## Problem to work on
Nothing should appear in the answer except the line containing "(286, 427) = (448, 318): turquoise" and the lines following it through the end of the listing, each given exactly.

## Provided information
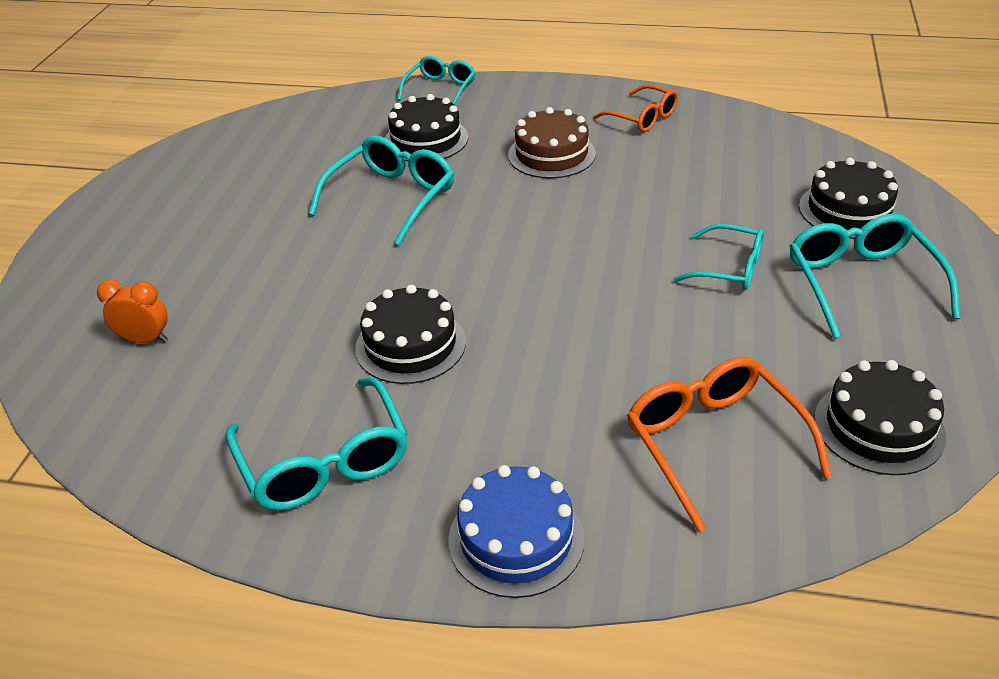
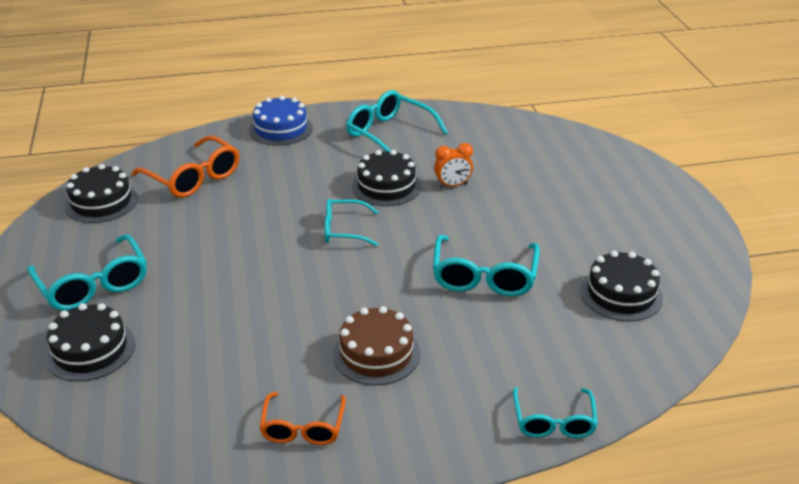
camera: 155 degrees right, 5 degrees down
(145, 340) = (544, 158): orange clock -> orange clock (452, 185)
(426, 140) = (508, 344): black cake -> black cake (621, 294)
(642, 118) = (303, 428): orange glasses -> orange glasses turned 105 degrees counterclockwise
(729, 268) = (192, 275): turquoise glasses -> turquoise glasses (344, 230)

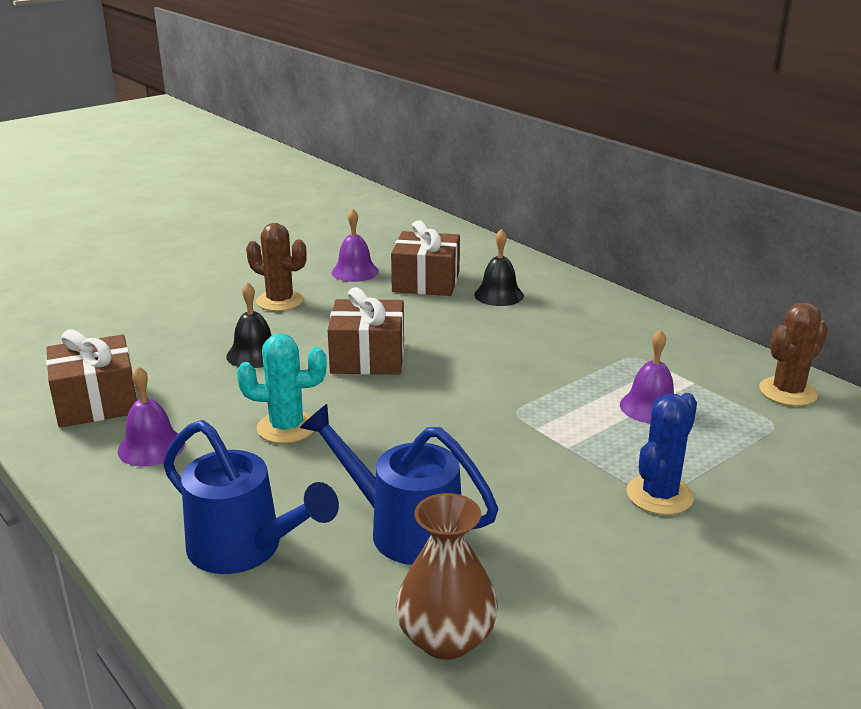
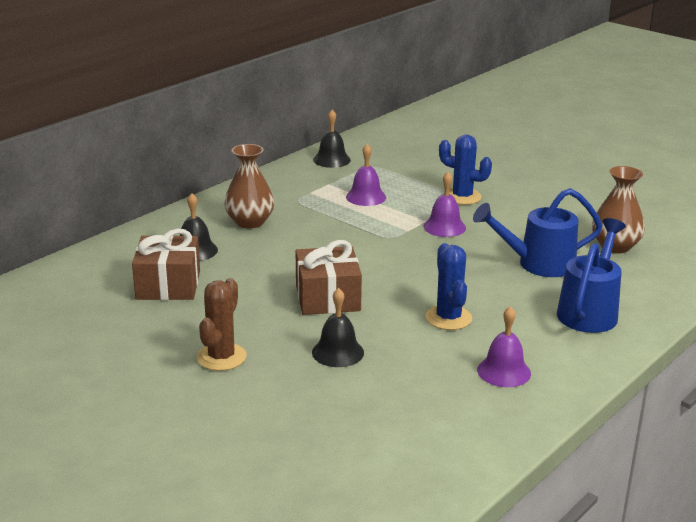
camera: 100 degrees left, 0 degrees up
(96, 402) = (452, 417): brown gift -> none
(286, 427) = (448, 318): turquoise cactus -> blue cactus
(355, 272) = (143, 324): purple bell -> purple bell (444, 227)
(404, 529) = (538, 264): blue watering can -> blue watering can turned 60 degrees clockwise
(568, 325) = (250, 222): none -> brown vase
(788, 392) = (331, 160): brown cactus -> black bell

## Finished exercise
(286, 427) = (448, 318): turquoise cactus -> blue cactus
(355, 272) = (143, 324): purple bell -> purple bell (444, 227)
(404, 529) = (538, 264): blue watering can -> blue watering can turned 60 degrees clockwise
(568, 325) = (250, 222): none -> brown vase
(788, 392) = (331, 160): brown cactus -> black bell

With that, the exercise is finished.